**JOB ITEM:** Each line of the data that includes the string "notebook" is to be copied out.

:: SUPPLIED RECORDS ::

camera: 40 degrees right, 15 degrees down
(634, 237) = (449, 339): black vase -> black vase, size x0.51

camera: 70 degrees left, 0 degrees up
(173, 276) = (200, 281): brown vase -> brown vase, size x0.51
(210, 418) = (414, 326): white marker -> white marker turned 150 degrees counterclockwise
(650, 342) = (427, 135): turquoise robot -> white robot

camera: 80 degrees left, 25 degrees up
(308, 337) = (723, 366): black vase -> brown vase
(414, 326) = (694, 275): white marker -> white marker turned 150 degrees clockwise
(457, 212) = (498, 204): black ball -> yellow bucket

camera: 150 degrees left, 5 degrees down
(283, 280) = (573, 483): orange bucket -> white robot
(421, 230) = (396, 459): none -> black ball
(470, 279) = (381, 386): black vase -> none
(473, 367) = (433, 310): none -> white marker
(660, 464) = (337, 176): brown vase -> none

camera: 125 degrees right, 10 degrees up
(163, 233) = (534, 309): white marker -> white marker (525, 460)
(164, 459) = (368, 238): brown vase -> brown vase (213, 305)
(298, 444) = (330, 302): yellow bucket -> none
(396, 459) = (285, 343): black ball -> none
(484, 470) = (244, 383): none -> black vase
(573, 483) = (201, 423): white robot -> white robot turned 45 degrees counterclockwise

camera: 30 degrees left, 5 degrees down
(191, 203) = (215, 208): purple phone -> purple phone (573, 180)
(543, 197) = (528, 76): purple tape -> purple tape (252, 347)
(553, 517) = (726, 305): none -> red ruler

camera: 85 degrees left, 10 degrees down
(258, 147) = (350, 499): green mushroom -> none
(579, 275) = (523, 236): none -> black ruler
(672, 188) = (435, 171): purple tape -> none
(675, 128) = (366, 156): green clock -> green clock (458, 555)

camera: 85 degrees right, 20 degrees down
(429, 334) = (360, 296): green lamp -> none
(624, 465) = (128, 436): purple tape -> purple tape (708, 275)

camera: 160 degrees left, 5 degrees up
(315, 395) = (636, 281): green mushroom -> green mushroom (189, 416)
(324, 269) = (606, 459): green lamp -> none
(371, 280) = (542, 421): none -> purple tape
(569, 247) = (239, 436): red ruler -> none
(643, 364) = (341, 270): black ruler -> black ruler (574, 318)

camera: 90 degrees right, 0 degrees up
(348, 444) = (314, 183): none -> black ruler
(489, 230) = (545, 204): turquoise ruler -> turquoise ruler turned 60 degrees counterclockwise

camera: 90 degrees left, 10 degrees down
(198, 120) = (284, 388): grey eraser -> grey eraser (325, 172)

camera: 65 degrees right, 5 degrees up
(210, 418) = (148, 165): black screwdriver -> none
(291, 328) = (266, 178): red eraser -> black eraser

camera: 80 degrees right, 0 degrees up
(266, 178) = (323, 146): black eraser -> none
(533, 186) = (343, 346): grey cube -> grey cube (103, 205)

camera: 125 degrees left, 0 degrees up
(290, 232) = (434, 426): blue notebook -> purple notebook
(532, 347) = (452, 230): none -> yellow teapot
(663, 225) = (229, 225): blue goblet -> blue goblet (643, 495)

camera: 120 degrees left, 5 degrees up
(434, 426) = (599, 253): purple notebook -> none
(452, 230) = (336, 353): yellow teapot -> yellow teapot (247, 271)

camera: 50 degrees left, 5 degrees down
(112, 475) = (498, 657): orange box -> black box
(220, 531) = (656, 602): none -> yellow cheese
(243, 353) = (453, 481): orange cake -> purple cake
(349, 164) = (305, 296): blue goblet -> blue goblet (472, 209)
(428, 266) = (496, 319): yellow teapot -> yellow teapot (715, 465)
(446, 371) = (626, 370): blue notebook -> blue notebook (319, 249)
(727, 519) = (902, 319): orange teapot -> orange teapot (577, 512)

:::

**WORKED SOLUTION:**
(290, 232) = (434, 426): blue notebook -> purple notebook
(434, 426) = (599, 253): purple notebook -> none
(446, 371) = (626, 370): blue notebook -> blue notebook (319, 249)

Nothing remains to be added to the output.